§ WORK TO COMPLETE
In the records below, pick out all lines containing the word "RADIO".

SUPPLIED MATERIAL below:

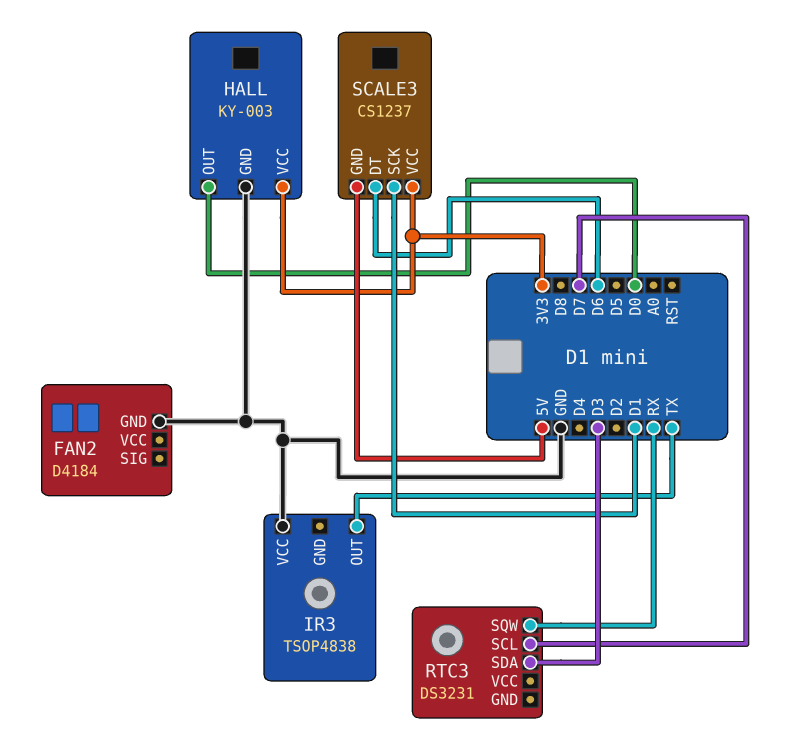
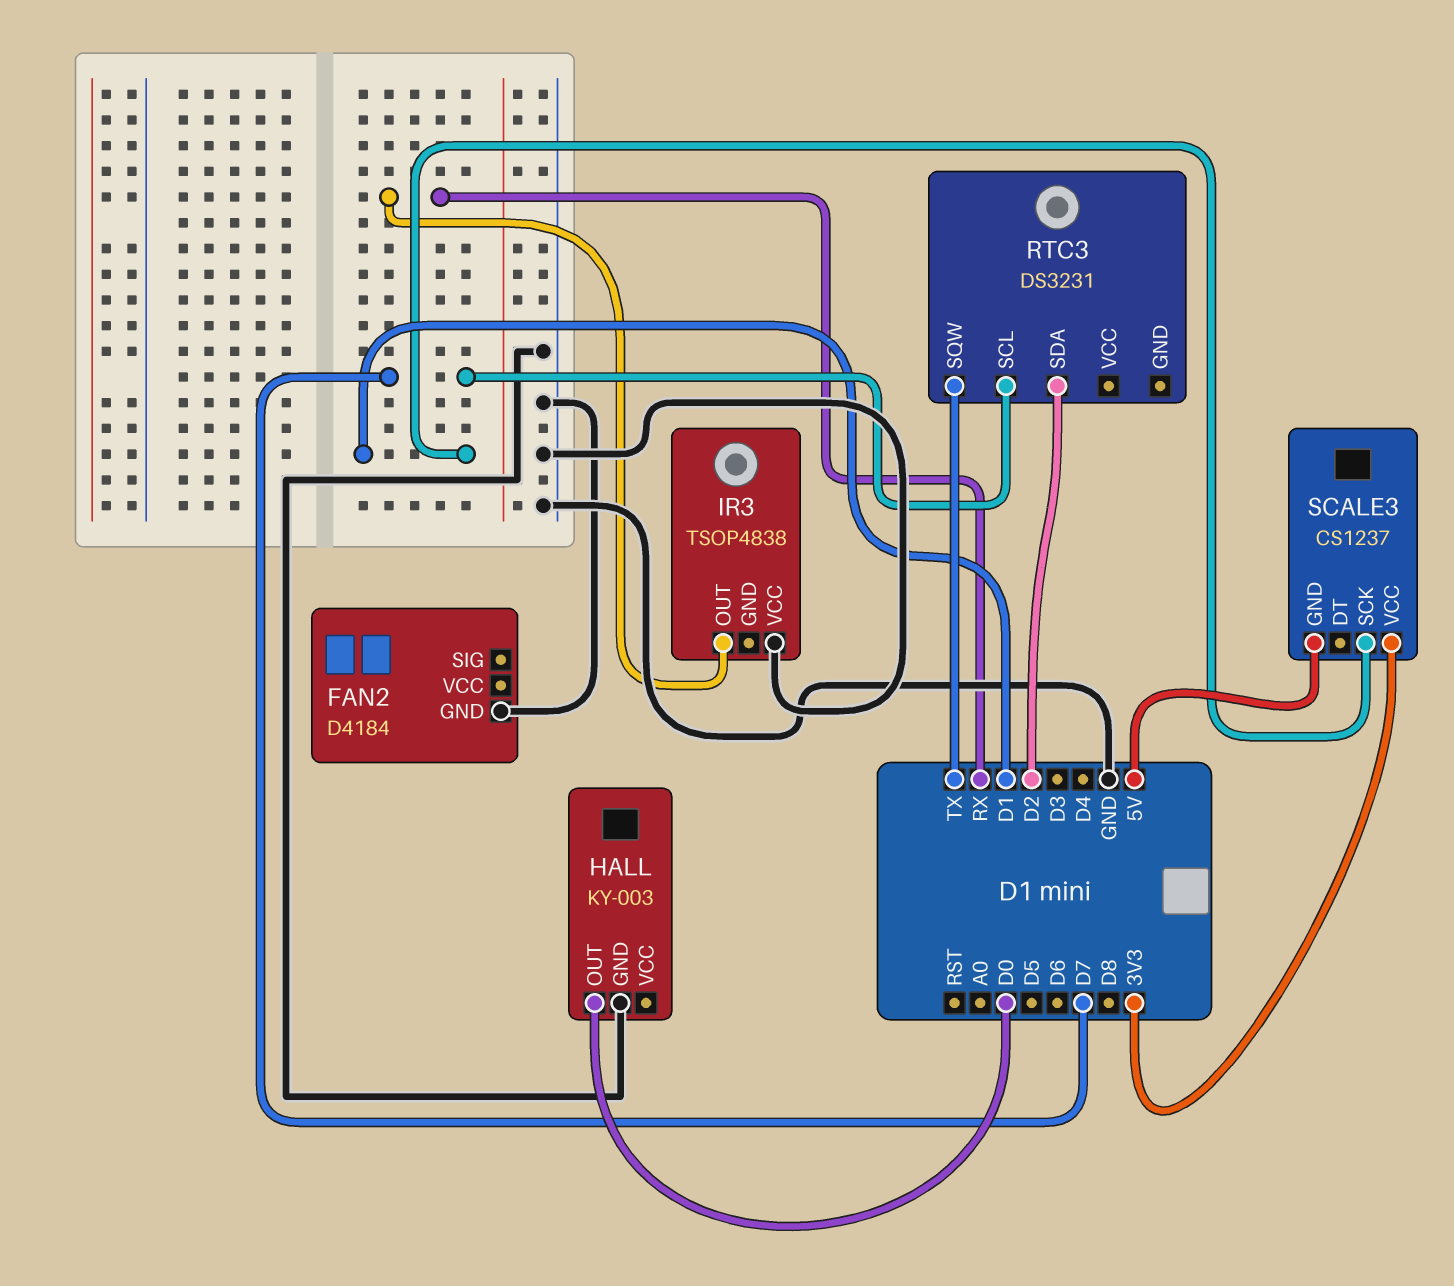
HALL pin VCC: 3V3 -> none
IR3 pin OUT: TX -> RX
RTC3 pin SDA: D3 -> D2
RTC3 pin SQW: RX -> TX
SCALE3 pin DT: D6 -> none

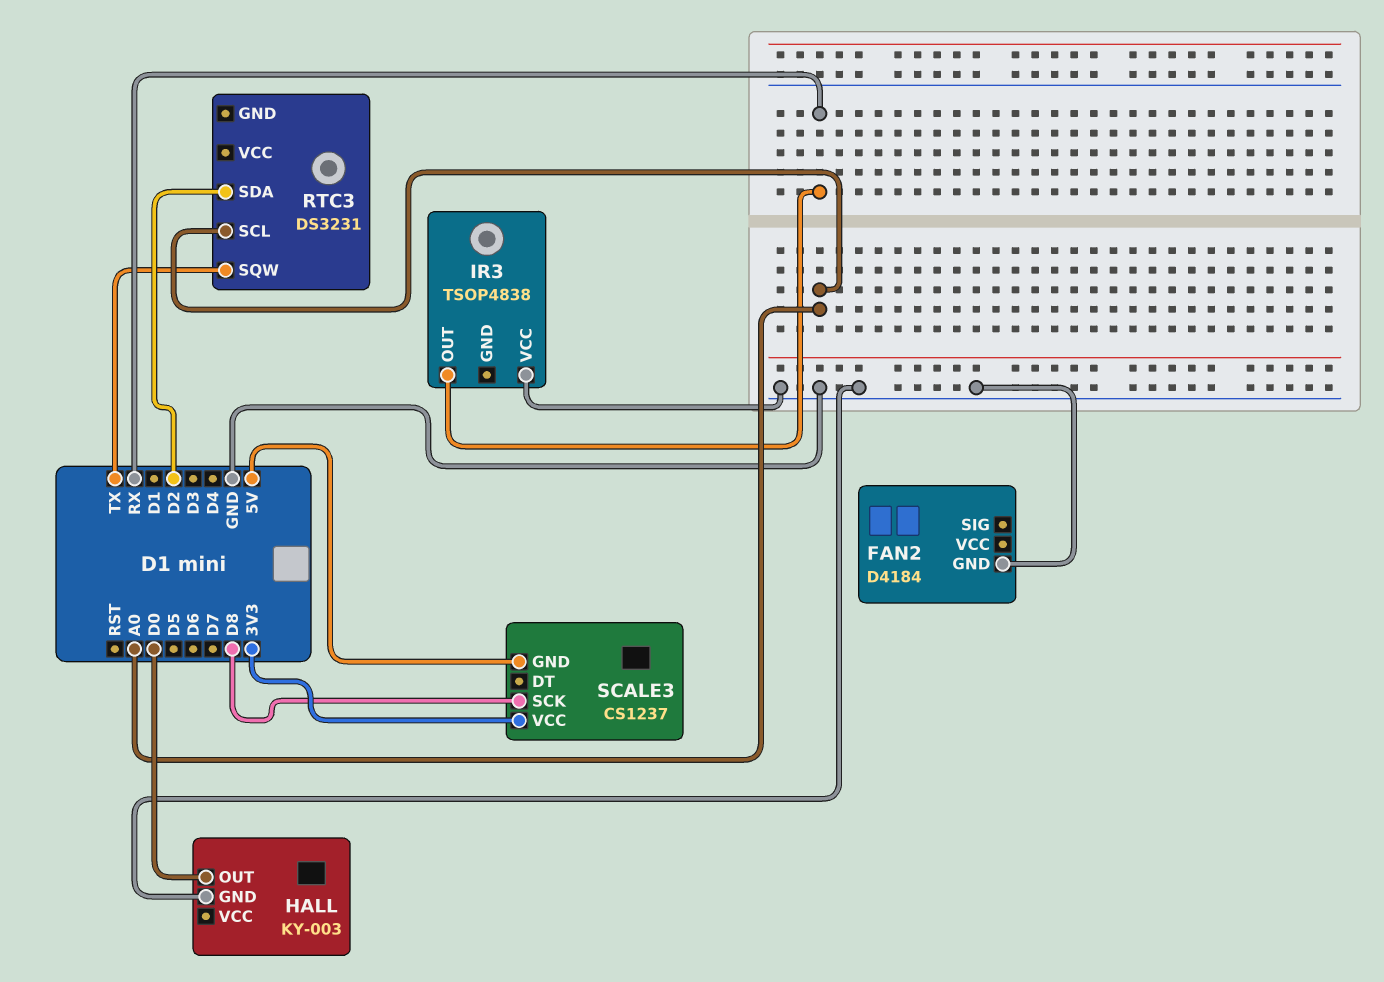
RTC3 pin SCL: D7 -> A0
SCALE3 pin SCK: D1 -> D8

End of SUPPLIED MATERIAL.
SUPPLIED MATERIAL below:

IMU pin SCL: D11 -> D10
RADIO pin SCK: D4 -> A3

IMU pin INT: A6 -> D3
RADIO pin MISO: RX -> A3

End of SUPPLIED MATERIAL.

§ WRITTEN REPLY
RADIO pin SCK: D4 -> A3
RADIO pin MISO: RX -> A3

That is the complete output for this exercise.